[Data entries]
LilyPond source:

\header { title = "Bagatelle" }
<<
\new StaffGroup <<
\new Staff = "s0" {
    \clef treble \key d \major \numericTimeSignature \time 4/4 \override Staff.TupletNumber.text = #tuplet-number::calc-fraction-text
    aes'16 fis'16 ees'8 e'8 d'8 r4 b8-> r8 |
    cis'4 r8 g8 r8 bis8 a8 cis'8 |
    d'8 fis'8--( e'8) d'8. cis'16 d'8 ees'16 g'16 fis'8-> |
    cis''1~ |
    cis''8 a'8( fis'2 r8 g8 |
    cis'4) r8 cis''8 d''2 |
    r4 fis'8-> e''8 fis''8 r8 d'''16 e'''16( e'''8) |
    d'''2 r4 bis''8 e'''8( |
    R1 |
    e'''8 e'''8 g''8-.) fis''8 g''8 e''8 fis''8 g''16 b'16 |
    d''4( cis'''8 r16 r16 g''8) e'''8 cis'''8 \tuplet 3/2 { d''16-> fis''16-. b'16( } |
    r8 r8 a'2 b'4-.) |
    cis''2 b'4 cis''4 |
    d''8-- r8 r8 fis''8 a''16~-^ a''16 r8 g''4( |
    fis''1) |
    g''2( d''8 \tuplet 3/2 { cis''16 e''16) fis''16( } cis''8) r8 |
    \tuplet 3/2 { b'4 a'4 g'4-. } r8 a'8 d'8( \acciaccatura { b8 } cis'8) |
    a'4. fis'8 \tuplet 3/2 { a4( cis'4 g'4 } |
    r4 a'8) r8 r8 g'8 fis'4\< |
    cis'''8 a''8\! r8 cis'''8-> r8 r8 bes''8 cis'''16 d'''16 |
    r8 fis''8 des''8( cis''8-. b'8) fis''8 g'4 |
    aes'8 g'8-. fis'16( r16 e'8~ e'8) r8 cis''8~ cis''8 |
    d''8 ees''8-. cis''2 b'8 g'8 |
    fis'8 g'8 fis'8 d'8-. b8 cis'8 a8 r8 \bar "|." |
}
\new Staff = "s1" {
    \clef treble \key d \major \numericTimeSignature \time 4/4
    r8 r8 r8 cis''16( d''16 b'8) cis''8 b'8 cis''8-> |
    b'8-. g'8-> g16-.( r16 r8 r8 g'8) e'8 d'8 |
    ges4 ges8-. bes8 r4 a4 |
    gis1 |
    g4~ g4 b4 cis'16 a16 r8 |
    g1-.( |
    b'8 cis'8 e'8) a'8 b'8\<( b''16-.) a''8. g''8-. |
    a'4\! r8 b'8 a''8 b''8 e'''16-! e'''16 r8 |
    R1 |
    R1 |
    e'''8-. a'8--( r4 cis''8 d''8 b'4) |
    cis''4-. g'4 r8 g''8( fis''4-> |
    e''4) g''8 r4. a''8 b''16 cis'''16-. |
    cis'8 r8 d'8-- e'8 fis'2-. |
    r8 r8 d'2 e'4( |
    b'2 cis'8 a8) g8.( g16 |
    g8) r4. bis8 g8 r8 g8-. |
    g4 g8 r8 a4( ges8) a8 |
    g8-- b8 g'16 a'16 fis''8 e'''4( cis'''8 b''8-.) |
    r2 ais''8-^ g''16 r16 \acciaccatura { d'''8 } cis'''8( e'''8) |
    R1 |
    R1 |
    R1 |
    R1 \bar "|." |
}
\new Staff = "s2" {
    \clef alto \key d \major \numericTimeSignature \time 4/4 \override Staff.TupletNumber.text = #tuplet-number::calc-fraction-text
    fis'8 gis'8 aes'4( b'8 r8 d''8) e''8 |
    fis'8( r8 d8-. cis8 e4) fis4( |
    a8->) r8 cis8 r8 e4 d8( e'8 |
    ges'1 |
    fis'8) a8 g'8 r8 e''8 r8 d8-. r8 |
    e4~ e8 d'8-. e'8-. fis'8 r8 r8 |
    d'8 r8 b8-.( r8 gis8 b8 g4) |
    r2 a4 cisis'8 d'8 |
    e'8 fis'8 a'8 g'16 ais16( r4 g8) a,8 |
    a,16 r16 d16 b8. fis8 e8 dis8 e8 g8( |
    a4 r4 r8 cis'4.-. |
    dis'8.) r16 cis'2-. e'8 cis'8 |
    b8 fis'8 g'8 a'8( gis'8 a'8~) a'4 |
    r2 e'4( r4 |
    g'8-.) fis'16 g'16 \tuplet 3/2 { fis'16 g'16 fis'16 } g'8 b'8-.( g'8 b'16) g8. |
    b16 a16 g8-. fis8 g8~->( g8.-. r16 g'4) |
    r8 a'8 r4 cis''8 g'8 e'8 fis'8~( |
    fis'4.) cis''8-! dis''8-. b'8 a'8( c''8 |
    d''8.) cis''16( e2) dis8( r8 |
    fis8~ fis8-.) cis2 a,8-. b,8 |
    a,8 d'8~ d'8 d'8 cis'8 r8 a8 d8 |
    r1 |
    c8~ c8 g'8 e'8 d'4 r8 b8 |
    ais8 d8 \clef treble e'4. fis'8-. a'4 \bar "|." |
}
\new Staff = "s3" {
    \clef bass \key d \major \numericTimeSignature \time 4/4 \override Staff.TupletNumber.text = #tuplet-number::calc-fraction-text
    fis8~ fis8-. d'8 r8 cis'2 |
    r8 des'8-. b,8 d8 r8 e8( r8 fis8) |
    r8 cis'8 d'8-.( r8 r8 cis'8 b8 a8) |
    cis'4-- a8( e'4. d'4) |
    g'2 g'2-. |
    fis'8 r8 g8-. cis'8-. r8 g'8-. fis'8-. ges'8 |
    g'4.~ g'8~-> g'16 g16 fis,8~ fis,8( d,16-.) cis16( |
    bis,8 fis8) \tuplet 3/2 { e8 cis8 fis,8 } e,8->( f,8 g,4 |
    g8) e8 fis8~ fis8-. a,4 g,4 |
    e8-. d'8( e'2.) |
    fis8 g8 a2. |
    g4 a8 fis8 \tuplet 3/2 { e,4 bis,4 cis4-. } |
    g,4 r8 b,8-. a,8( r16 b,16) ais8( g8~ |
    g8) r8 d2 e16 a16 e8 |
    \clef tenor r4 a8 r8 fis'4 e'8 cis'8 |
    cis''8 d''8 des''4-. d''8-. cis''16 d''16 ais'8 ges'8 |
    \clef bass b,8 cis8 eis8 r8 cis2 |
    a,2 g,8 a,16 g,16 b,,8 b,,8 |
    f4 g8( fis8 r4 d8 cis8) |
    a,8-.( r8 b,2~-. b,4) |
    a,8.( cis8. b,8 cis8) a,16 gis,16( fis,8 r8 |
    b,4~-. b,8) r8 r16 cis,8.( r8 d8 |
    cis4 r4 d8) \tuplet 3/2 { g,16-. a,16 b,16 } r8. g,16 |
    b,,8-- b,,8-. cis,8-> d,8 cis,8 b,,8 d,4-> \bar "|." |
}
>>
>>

[WHAT NEEDS TO BE DONE]:
Count how many lines in the data contain the string "time" and reply with only that number.

[FULL OUTPUT]:
4